Scene image comparisons
[Start of Attachment]

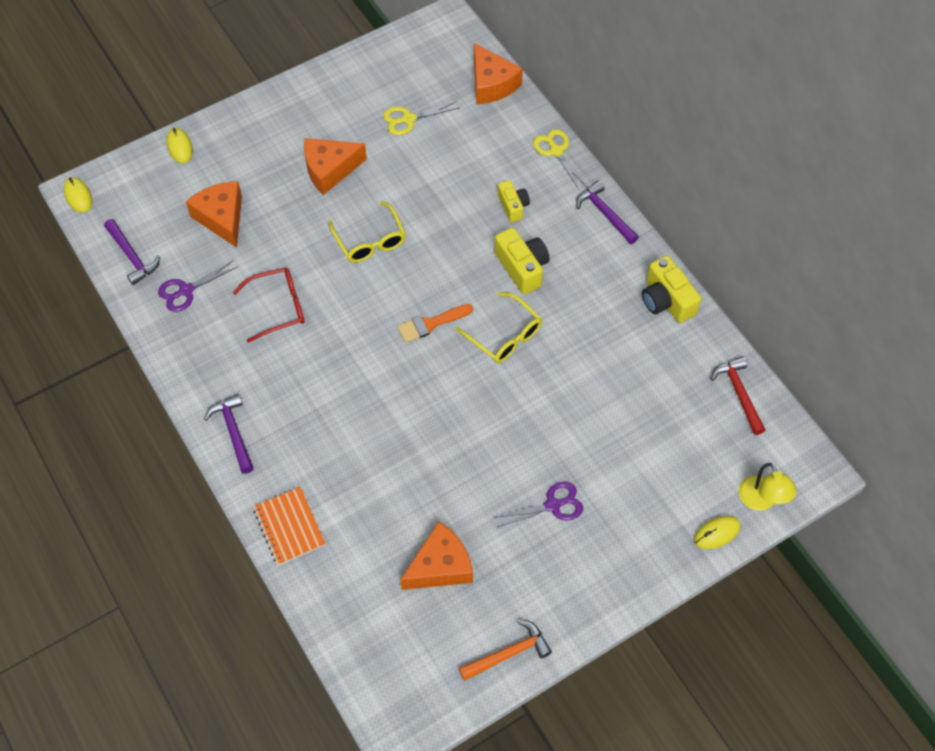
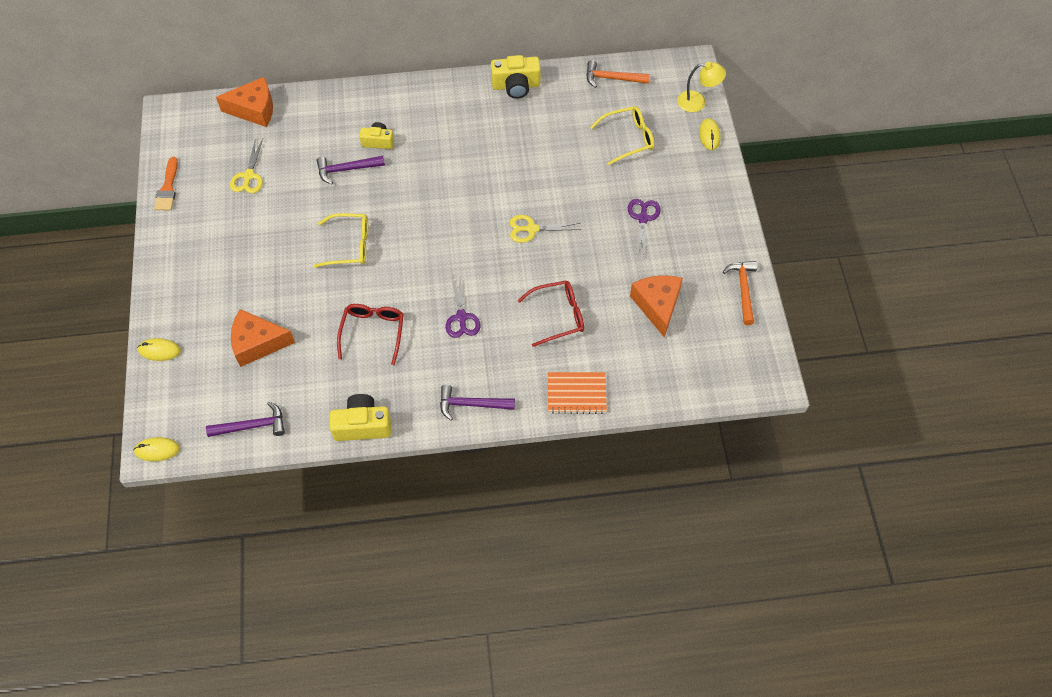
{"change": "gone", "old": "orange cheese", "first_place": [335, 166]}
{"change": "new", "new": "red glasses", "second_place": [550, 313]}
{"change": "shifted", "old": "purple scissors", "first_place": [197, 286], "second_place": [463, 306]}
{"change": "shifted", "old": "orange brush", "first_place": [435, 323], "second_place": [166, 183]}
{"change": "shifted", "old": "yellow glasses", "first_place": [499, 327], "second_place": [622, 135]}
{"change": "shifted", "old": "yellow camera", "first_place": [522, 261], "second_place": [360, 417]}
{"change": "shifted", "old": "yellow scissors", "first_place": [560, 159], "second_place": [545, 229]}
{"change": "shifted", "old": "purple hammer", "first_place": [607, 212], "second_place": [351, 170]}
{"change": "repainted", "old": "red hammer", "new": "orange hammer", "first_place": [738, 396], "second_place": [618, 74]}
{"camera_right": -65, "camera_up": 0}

[End of Attachment]

- [Description of the task]
Find the lines above that contain the word "hammer" and collect them.

- [Answer to the problem]
{"change": "shifted", "old": "purple hammer", "first_place": [607, 212], "second_place": [351, 170]}
{"change": "repainted", "old": "red hammer", "new": "orange hammer", "first_place": [738, 396], "second_place": [618, 74]}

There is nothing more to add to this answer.